(Scene comparison data)
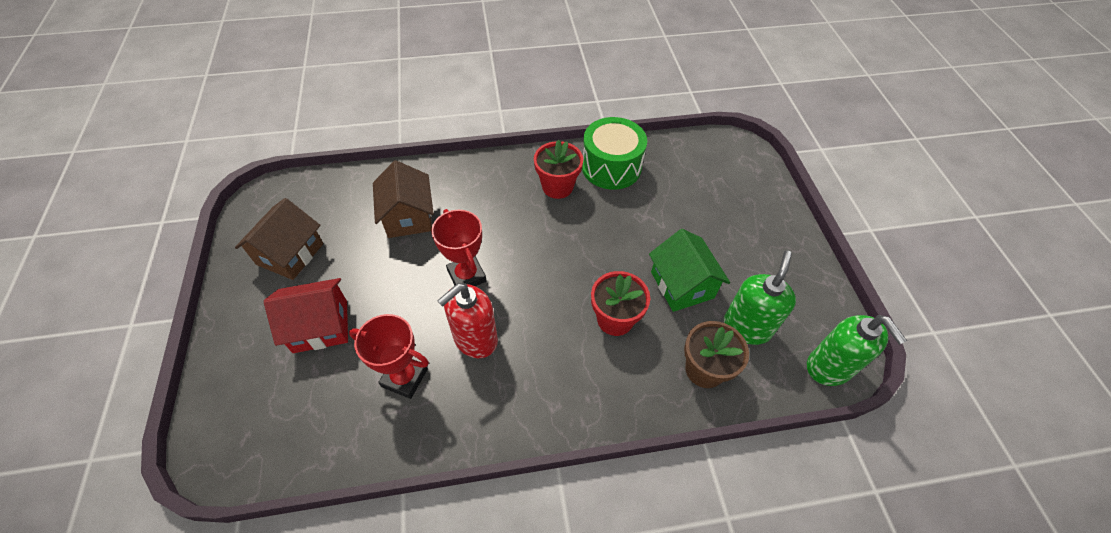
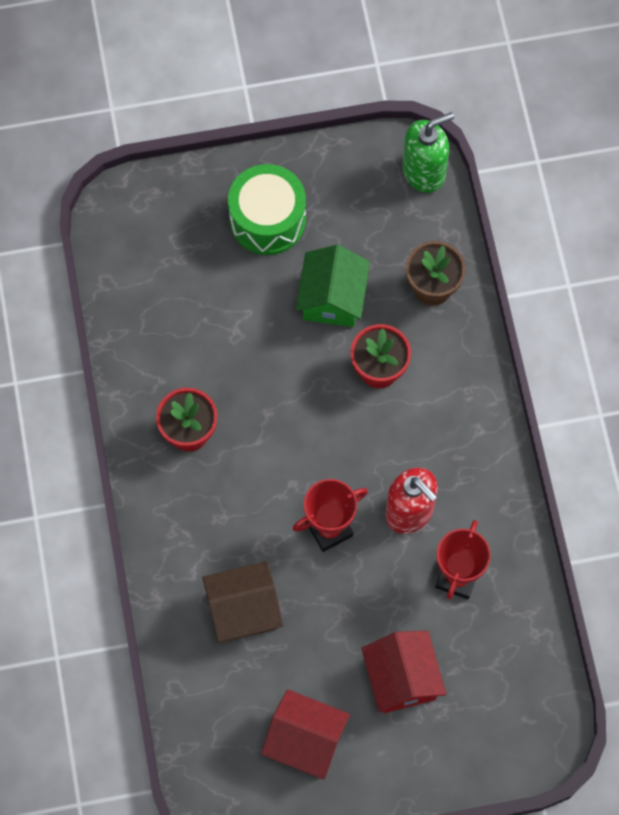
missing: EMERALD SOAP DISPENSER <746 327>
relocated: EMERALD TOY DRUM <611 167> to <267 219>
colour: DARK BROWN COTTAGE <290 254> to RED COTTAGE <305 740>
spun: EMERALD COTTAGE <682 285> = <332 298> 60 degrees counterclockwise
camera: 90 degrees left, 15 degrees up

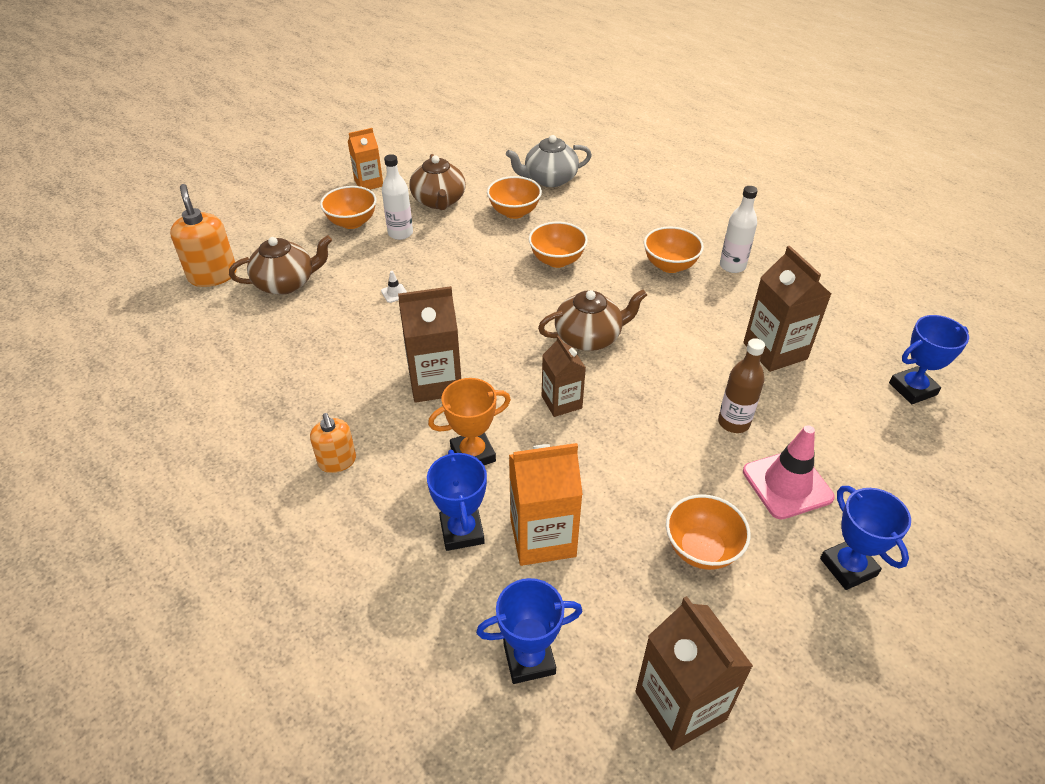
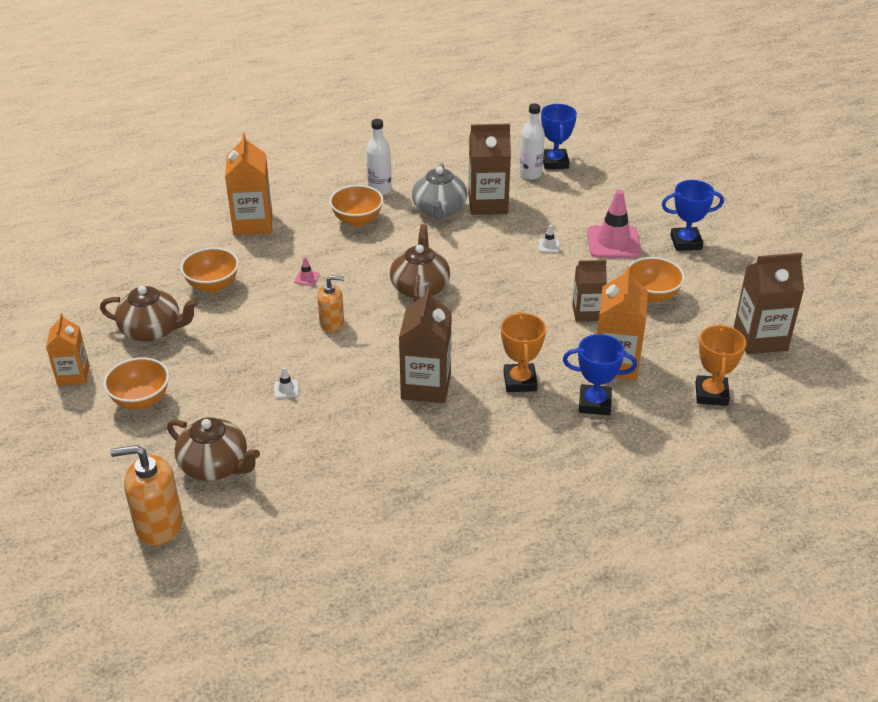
appeared: ORANGE-COLOURED MILK CARTON <253 223>
relocated: GREY TEA POT <549 179> to <439 210>; SNOW-WHITE DRINK BOTTLE <400 233> to <530 174>; DARK BROWN MILK CARTON <561 402> to <587 313>; ORANGE-COLOURED SOAP DISPENSER <337 461> to <332 323>
exchanged: ORANGE-COLOURED BOWL <557 260> to ROSE-PINK TRAFFIC CONE <307 278>; DARK BROWN DRINK BOTTLE <733 422> to SNOW-WHITE TRAFFIC CONE <549 246>
colour: ROYAL BLUE PRIZE CUP <529 659> to ORANGE-COLOURED PRIZE CUP <711 394>
spun: DARK BROWN TEA POT <286 283> = <215 465> 120 degrees clockwise
camera: 70 degrees left, 5 degrees down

#### What to produce:
Your task is to set down the records shown above exactly, minus any pictures.

#### Answer section:
missing: EMERALD SOAP DISPENSER <746 327>
relocated: EMERALD TOY DRUM <611 167> to <267 219>
colour: DARK BROWN COTTAGE <290 254> to RED COTTAGE <305 740>
spun: EMERALD COTTAGE <682 285> = <332 298> 60 degrees counterclockwise
camera: 90 degrees left, 15 degrees up

appeared: ORANGE-COLOURED MILK CARTON <253 223>
relocated: GREY TEA POT <549 179> to <439 210>; SNOW-WHITE DRINK BOTTLE <400 233> to <530 174>; DARK BROWN MILK CARTON <561 402> to <587 313>; ORANGE-COLOURED SOAP DISPENSER <337 461> to <332 323>
exchanged: ORANGE-COLOURED BOWL <557 260> to ROSE-PINK TRAFFIC CONE <307 278>; DARK BROWN DRINK BOTTLE <733 422> to SNOW-WHITE TRAFFIC CONE <549 246>
colour: ROYAL BLUE PRIZE CUP <529 659> to ORANGE-COLOURED PRIZE CUP <711 394>
spun: DARK BROWN TEA POT <286 283> = <215 465> 120 degrees clockwise
camera: 70 degrees left, 5 degrees down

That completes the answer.